* [ACTIVITY]
From the records below, print only the part that opens with the line containing "grey brick K1:L1 level 1 -> none" and closes with the line containing "pink brick F4:G4"; omit the pictures.

* [INFORMATION SUPPLIED]
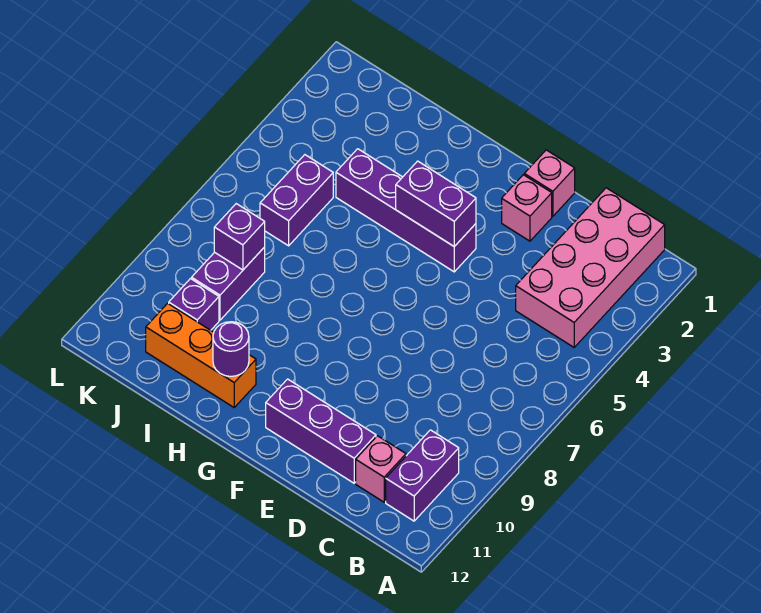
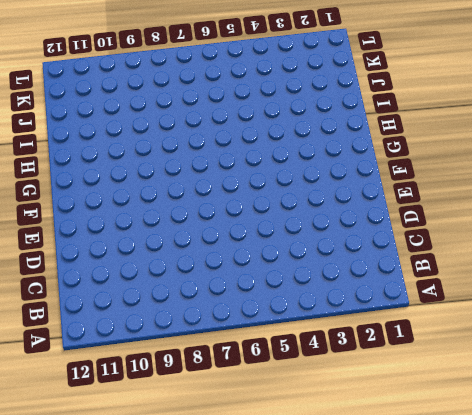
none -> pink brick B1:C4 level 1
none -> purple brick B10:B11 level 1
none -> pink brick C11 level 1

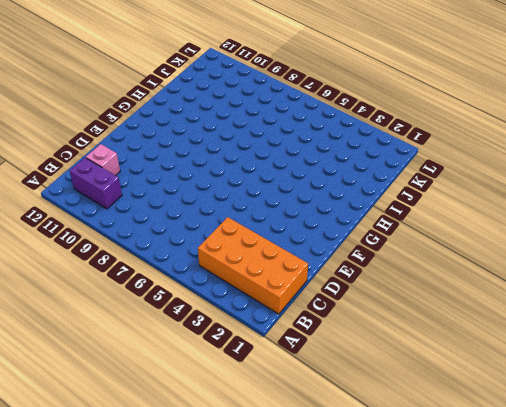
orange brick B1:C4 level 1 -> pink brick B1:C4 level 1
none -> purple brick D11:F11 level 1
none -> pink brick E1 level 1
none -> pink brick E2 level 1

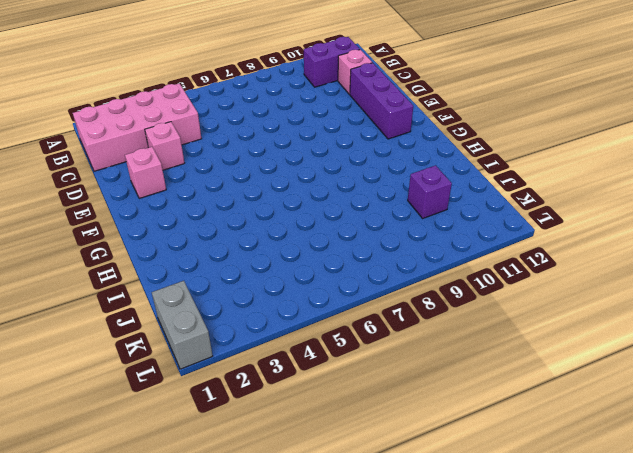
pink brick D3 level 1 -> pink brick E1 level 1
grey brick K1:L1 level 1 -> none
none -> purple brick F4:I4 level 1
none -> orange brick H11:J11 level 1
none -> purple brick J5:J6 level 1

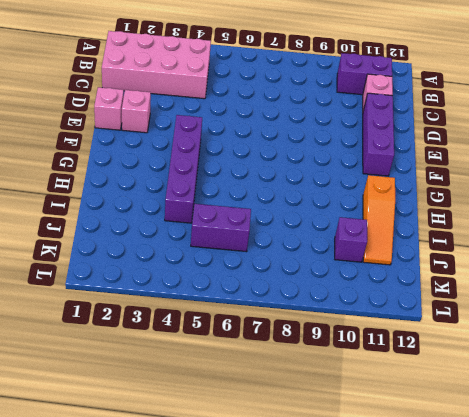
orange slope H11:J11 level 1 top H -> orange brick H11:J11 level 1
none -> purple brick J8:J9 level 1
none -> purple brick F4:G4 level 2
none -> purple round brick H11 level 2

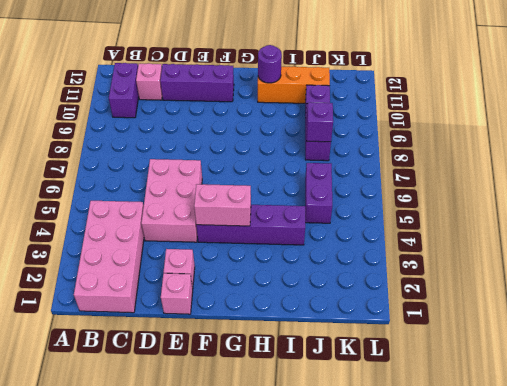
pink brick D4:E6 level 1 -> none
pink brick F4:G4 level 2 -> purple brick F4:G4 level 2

* * *

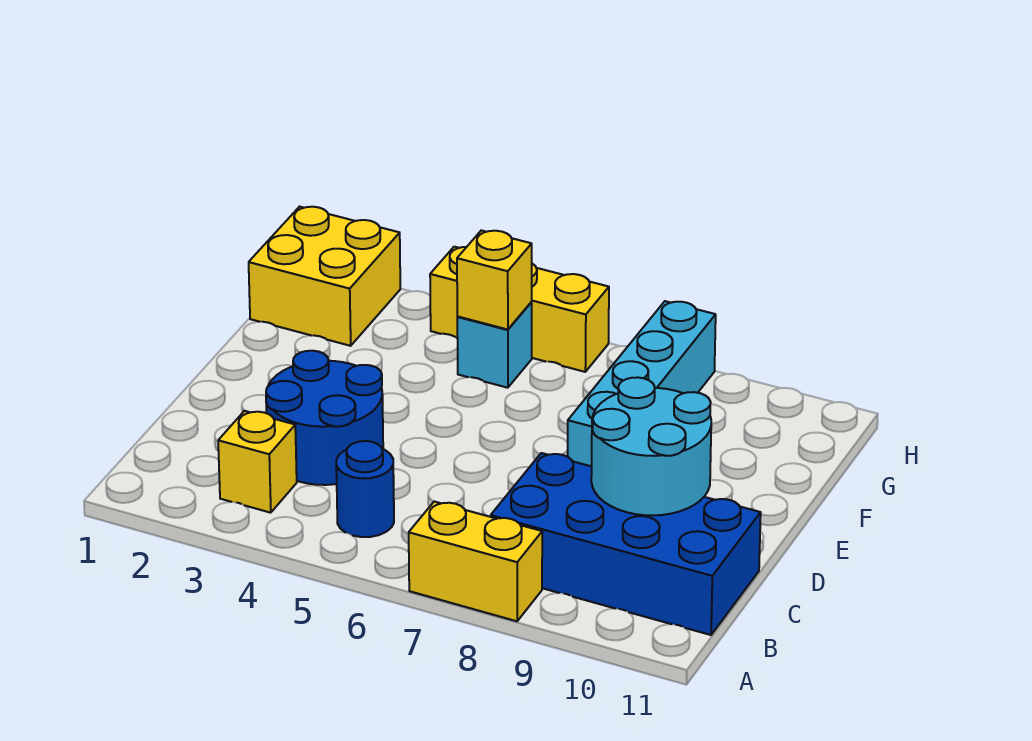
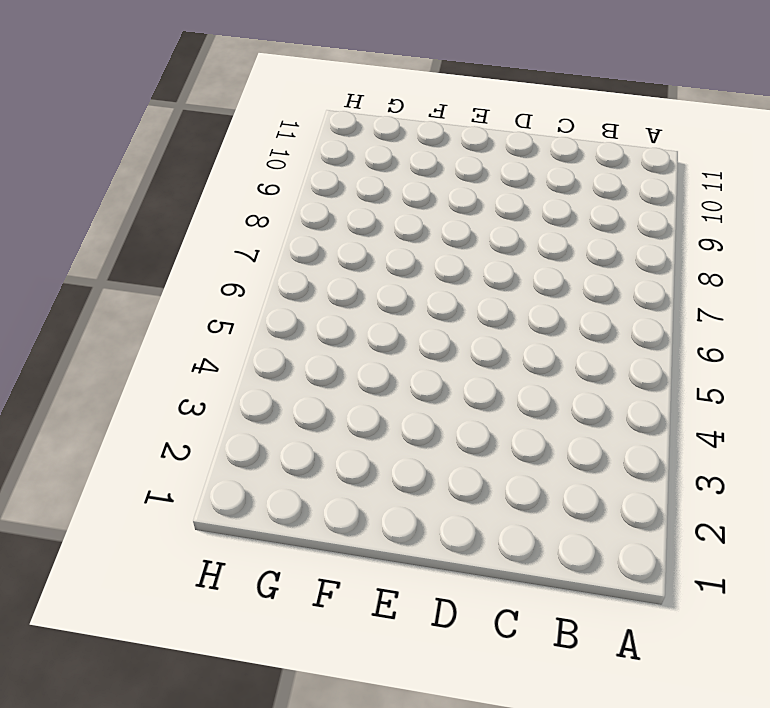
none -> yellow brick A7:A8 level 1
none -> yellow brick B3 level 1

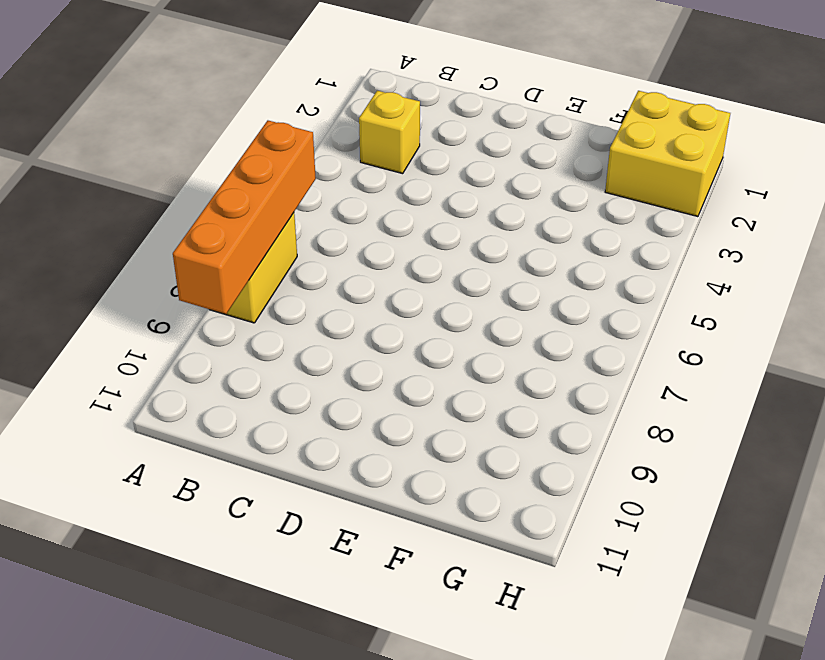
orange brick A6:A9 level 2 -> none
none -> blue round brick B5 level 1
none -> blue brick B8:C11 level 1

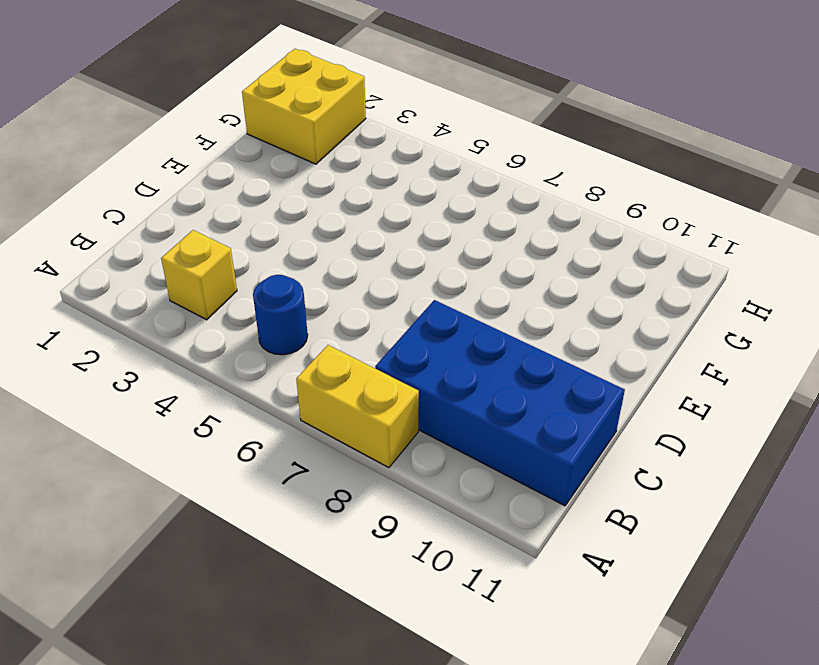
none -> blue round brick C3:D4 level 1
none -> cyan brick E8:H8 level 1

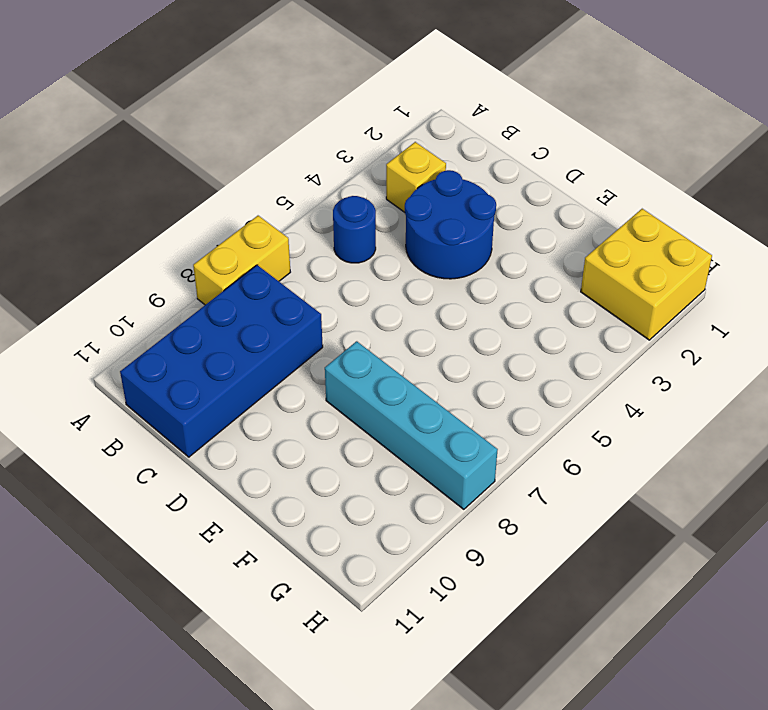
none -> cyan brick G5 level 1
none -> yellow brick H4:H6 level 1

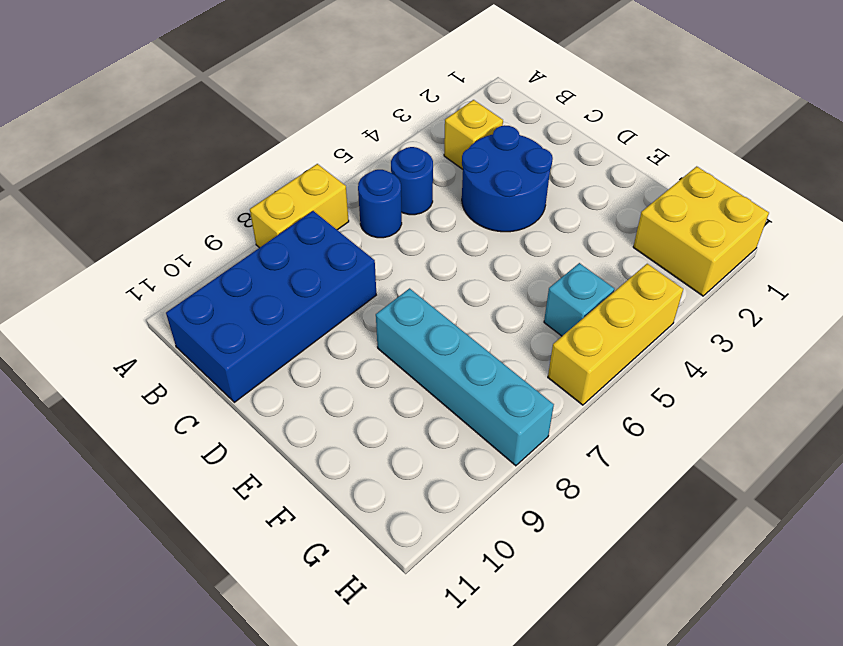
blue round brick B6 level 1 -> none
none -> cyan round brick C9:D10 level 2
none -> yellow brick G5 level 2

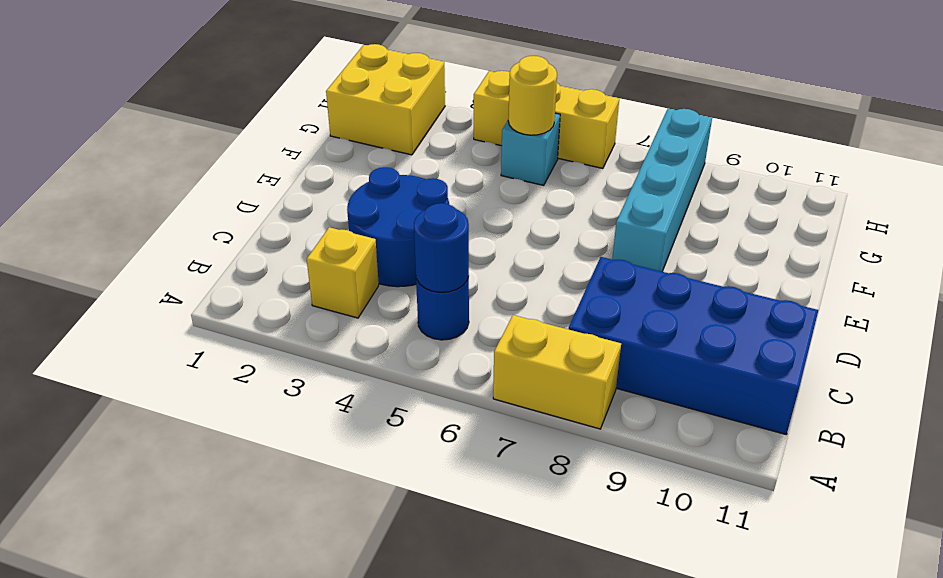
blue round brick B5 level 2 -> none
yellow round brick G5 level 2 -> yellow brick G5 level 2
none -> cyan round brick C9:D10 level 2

* [SOLVED EXERCISE]
grey brick K1:L1 level 1 -> none
none -> purple brick F4:I4 level 1
none -> orange brick H11:J11 level 1
none -> purple brick J5:J6 level 1

orange slope H11:J11 level 1 top H -> orange brick H11:J11 level 1
none -> purple brick J8:J9 level 1
none -> purple brick F4:G4 level 2
none -> purple round brick H11 level 2

pink brick D4:E6 level 1 -> none
pink brick F4:G4 level 2 -> purple brick F4:G4 level 2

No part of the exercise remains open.